● About this exercise
Search the records that follow and extract every line containing the string "grey".

◇ ◇ ◇ ◇ ◇ ◇ ◇

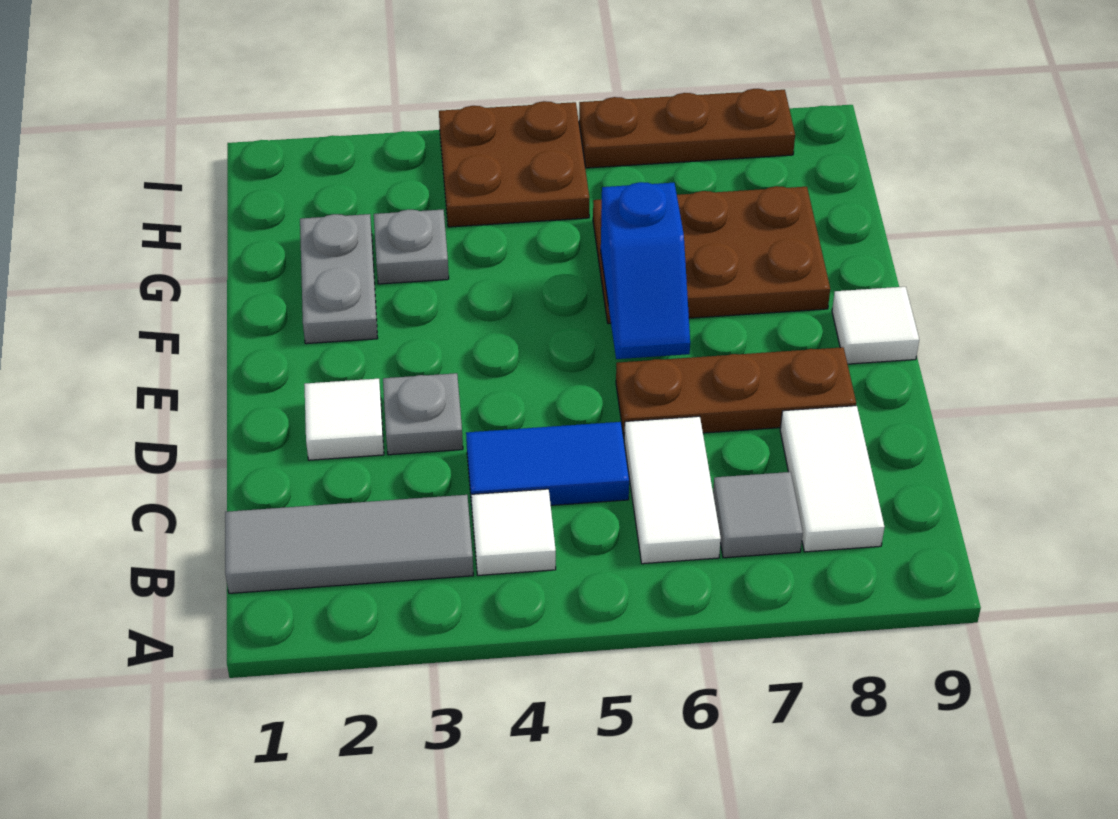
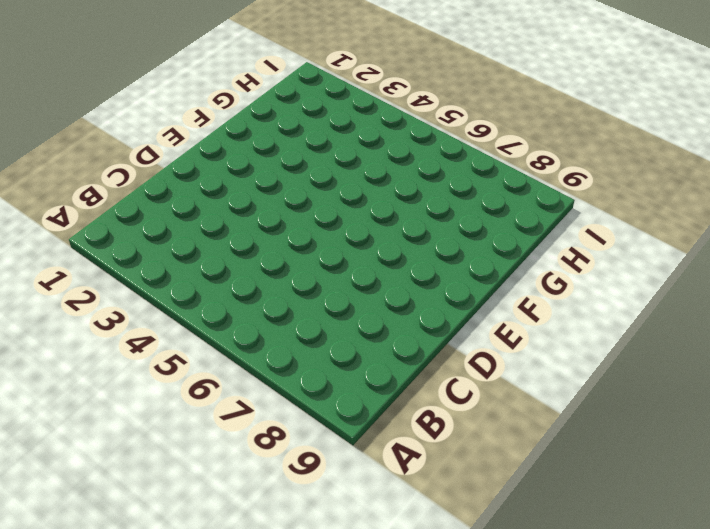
none -> grey tile B1:B3 level 1
none -> white tile B4 level 1
none -> white tile B6:C6 level 1

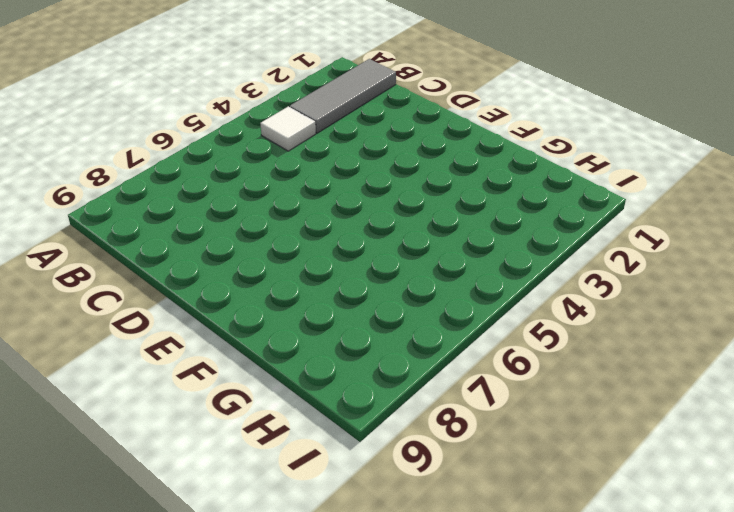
none -> white tile B6:C6 level 1
none -> grey tile B7 level 1
none -> white tile B8:C8 level 1

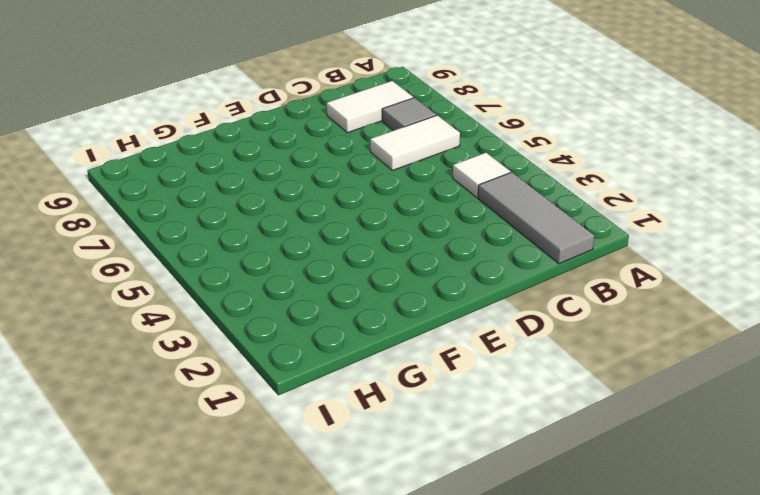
none -> blue tile C4:C5 level 1
none -> white tile D2 level 1
none -> grey plate D3 level 1

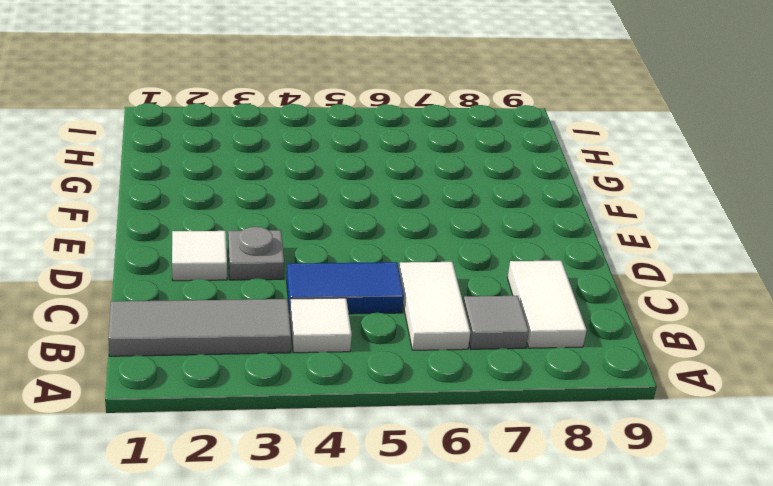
none -> brown plate D6:D8 level 1
none -> white tile E9 level 1
none -> grey plate F2:G2 level 1

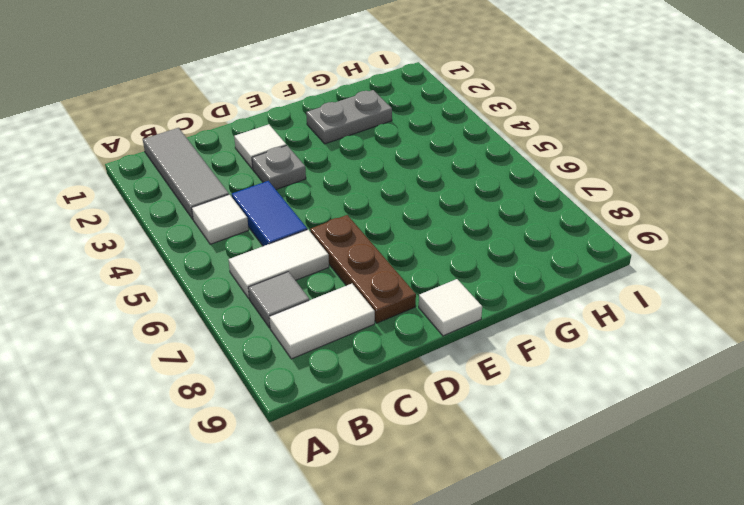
none -> brown plate F6:G8 level 1
none -> grey plate G3 level 1
none -> brown plate H4:I5 level 1

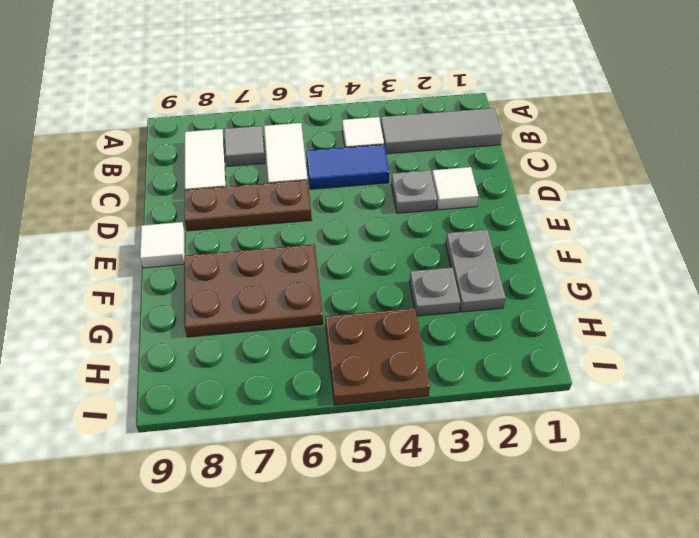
none -> brown plate I6:I8 level 1
none -> blue slope E6:F6 level 2 top F

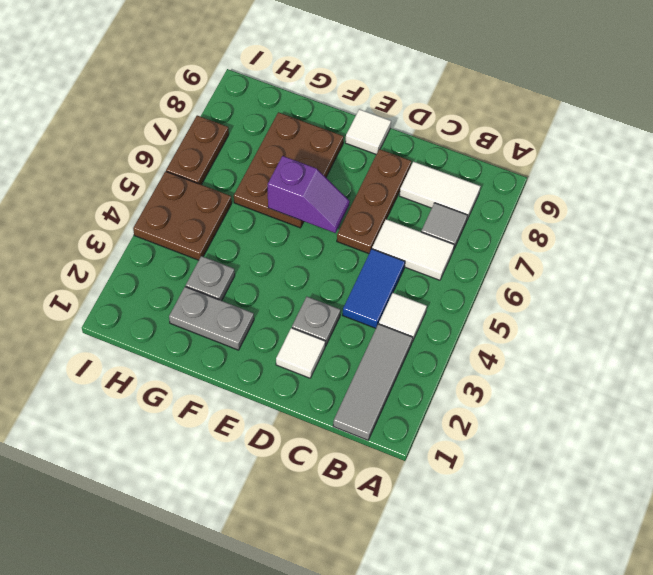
purple slope E6:F6 level 2 top F -> blue slope E6:F6 level 2 top F
brown plate I6:I7 level 1 -> brown plate I6:I8 level 1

◇ ◇ ◇ ◇ ◇ ◇ ◇

● Task response
none -> grey tile B1:B3 level 1
none -> grey tile B7 level 1
none -> grey plate D3 level 1
none -> grey plate F2:G2 level 1
none -> grey plate G3 level 1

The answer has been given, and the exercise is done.